- Exercise details: For the material below, state how many lines have the word "peaked" in them, with no other words.

══════════════════════════════

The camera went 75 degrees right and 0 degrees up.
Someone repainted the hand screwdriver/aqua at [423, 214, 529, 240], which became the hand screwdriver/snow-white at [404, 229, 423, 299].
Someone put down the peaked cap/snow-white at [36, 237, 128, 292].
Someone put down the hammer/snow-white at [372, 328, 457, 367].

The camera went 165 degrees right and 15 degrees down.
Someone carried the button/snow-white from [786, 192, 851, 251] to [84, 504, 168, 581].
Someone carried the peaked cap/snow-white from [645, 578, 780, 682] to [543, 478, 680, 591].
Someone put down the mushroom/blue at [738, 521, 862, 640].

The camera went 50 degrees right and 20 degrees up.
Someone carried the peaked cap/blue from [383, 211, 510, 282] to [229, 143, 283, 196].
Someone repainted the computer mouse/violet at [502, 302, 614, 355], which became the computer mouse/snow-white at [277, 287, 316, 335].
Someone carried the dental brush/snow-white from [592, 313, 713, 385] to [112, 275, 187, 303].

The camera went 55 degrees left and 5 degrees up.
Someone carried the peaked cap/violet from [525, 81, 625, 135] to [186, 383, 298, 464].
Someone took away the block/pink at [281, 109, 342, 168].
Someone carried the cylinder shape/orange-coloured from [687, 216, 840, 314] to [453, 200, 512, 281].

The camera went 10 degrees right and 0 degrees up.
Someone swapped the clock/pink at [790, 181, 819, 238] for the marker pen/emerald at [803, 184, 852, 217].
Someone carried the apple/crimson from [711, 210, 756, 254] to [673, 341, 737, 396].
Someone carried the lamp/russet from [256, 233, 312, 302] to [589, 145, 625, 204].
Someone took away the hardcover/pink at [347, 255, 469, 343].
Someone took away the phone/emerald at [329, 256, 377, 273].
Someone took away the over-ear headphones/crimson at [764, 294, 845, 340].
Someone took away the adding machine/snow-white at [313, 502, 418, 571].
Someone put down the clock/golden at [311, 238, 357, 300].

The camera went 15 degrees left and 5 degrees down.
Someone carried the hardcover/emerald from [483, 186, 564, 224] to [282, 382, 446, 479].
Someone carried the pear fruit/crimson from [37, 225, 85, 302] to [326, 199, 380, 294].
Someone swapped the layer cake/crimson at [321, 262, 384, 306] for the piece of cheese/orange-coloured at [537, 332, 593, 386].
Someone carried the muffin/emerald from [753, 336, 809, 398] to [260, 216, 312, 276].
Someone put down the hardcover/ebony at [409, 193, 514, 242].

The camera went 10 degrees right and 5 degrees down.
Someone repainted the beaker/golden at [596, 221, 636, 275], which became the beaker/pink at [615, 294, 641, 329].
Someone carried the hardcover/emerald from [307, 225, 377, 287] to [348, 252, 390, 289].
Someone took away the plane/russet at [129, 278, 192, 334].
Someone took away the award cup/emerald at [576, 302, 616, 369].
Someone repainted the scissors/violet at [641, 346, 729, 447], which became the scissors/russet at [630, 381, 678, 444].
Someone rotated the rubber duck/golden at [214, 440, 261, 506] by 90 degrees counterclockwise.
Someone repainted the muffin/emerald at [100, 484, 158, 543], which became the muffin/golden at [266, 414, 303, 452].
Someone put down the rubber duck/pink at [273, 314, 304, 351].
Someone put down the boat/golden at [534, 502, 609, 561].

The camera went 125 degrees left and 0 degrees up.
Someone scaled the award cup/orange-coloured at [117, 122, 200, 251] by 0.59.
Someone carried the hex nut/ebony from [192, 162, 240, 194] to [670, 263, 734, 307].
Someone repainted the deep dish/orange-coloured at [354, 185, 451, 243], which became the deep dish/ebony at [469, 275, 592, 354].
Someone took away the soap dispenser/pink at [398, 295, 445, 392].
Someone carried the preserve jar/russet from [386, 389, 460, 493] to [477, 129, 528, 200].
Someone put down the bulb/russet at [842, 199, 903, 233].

══════════════════════════════

- Written reply: 4